WHAT YOU WILL DO:
In the records that follow, locate every line with "blue" and extract it.

RECORDS SHOWN:
☆ ☆ ☆ ☆

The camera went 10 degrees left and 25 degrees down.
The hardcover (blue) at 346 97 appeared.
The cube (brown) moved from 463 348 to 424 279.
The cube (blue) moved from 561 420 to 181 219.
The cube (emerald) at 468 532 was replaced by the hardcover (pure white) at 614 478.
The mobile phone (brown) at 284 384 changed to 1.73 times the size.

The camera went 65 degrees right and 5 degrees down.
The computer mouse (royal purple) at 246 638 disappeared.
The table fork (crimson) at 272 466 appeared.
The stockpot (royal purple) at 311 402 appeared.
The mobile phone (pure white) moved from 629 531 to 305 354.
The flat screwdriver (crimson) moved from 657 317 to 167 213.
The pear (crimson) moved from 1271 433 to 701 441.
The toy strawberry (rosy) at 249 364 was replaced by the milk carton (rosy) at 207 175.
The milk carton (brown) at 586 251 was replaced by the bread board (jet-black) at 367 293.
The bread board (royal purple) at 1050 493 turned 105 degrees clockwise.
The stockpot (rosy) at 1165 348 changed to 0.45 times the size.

☆ ☆ ☆ ☆

WORKED SOLUTION:
The hardcover (blue) at 346 97 appeared.
The cube (blue) moved from 561 420 to 181 219.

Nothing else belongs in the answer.